EXERCISE BRIEF — Using the listing below, set down each line from the line containing "grey flashlight [428,385,533,437]" through the line containing "none -> yellow brush [590,160,666,191]", both ends included, exactly and with nothing added.
━━ EXERCISE MATERIAL ━━
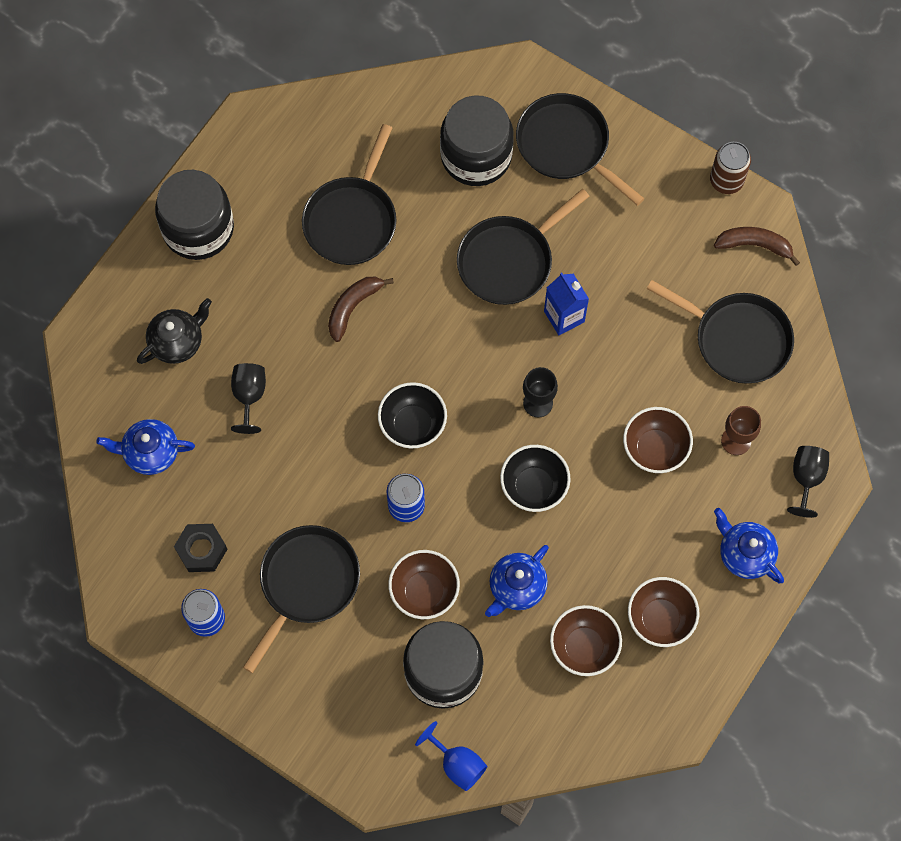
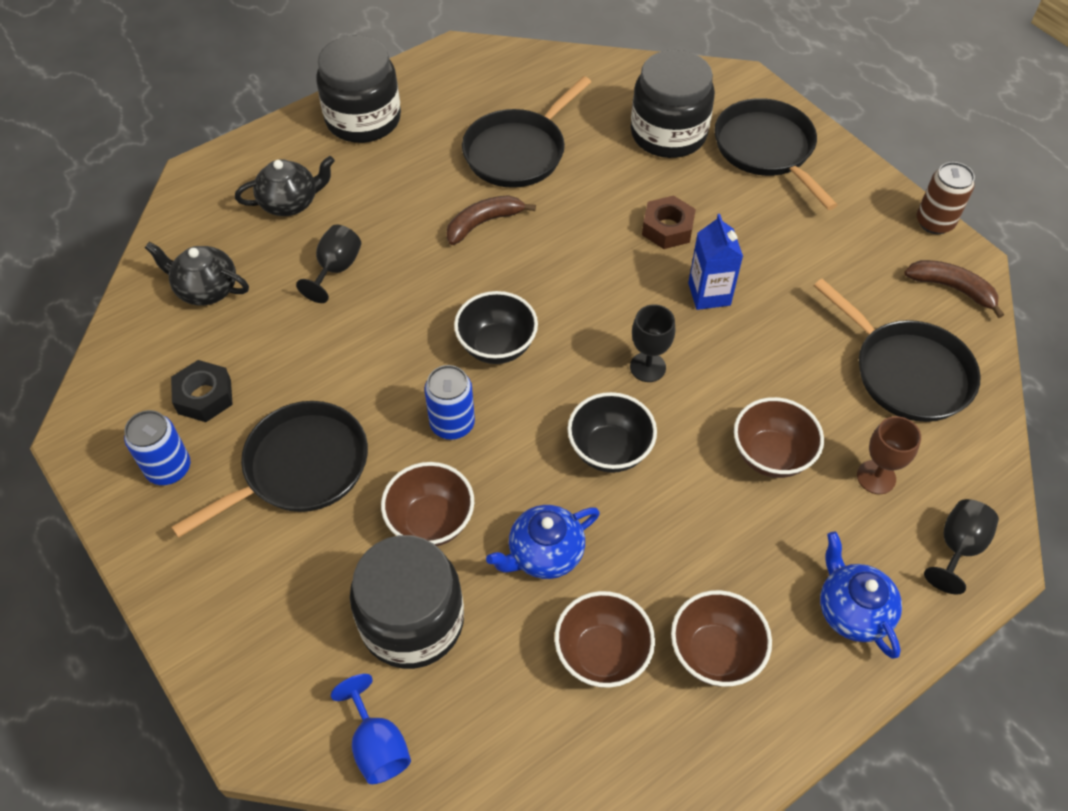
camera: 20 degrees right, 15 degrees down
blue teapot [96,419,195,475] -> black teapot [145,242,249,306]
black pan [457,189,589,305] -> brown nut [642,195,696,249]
━━━
━━ EXERCISE MATERIAL ━━
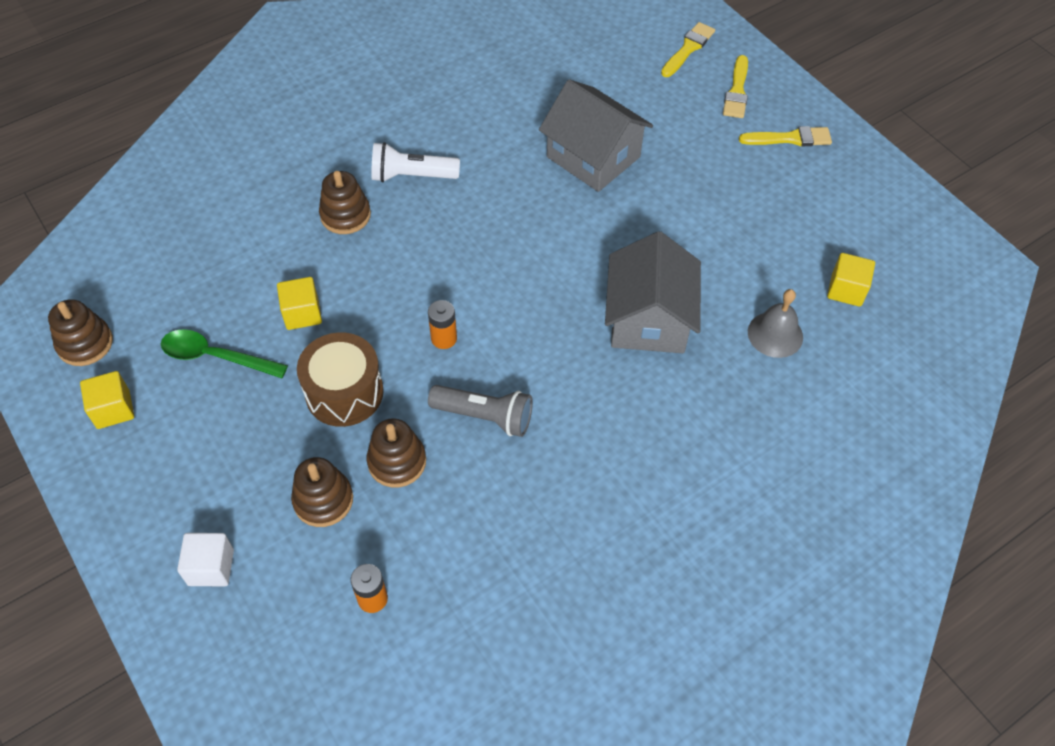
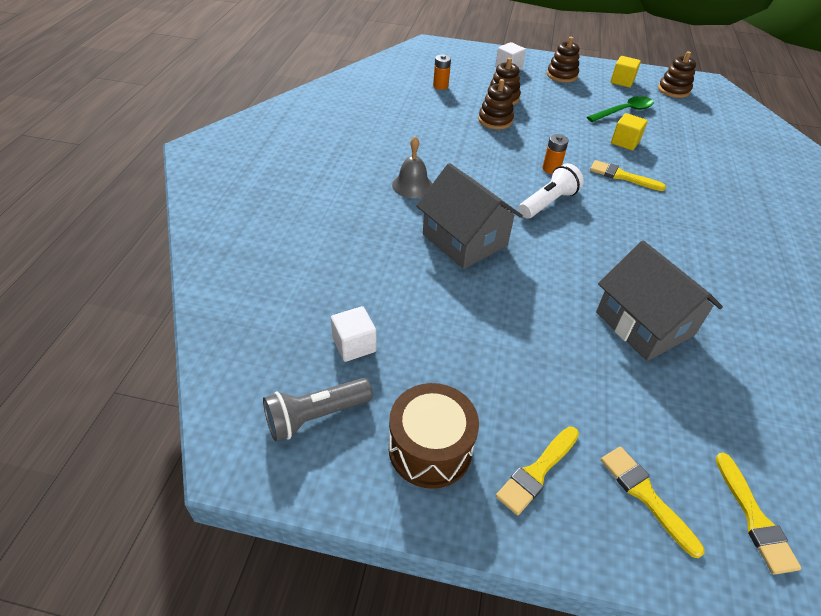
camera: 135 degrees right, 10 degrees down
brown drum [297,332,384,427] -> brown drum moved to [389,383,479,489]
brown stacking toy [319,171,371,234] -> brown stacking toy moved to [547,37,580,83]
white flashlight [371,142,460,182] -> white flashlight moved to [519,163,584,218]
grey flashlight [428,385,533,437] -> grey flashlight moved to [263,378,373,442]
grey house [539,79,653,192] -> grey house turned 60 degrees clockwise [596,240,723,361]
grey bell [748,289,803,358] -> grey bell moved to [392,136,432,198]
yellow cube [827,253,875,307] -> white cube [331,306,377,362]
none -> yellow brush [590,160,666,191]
━━━
━━ EXERCISE MATERIAL ━━
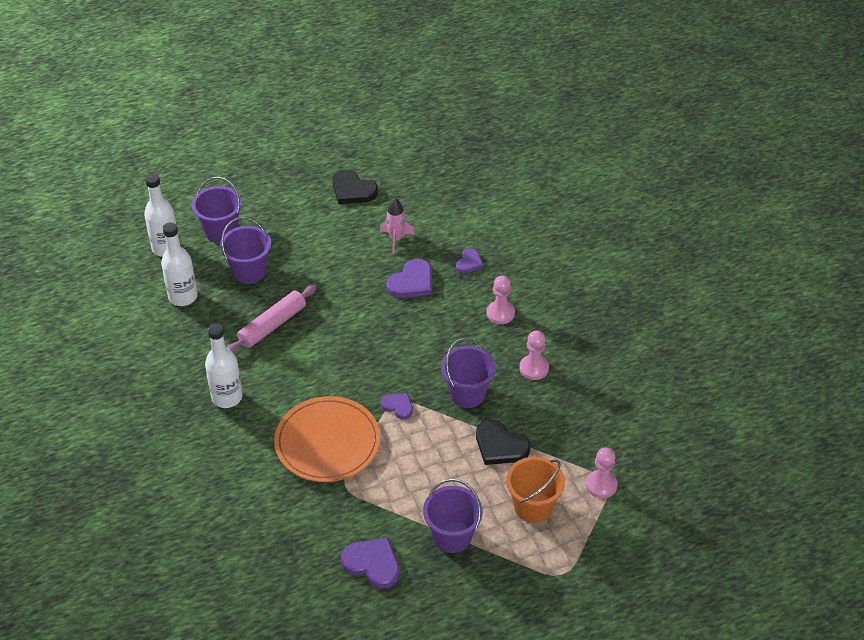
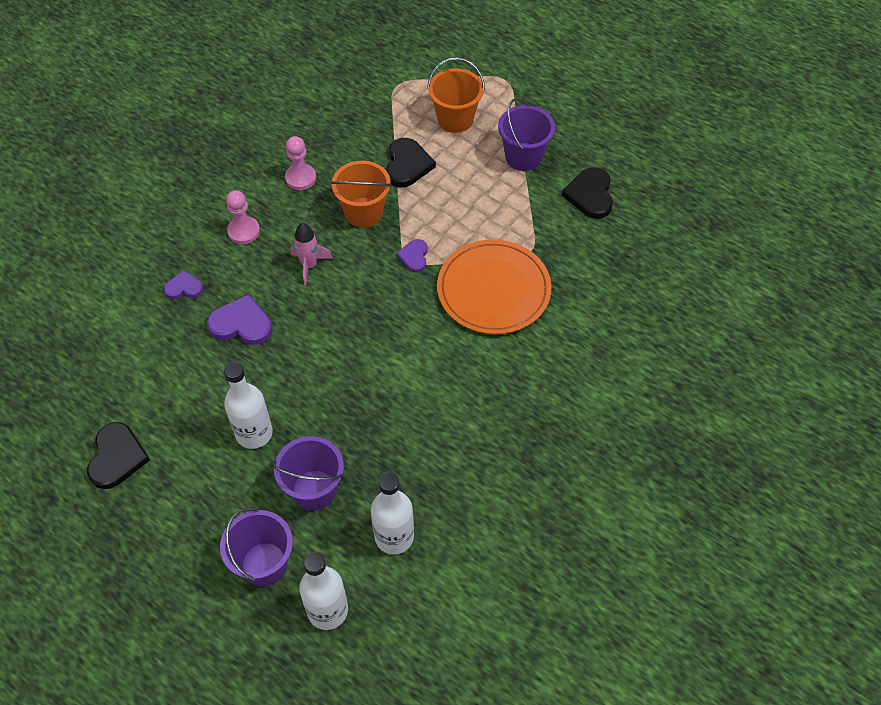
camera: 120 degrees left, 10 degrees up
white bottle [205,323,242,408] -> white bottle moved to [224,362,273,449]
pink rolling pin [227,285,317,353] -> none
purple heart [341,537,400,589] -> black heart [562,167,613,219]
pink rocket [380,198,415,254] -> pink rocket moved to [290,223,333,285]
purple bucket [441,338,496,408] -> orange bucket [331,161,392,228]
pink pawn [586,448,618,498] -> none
━━━
SOLVED EXERCISE —
grey flashlight [428,385,533,437] -> grey flashlight moved to [263,378,373,442]
grey house [539,79,653,192] -> grey house turned 60 degrees clockwise [596,240,723,361]
grey bell [748,289,803,358] -> grey bell moved to [392,136,432,198]
yellow cube [827,253,875,307] -> white cube [331,306,377,362]
none -> yellow brush [590,160,666,191]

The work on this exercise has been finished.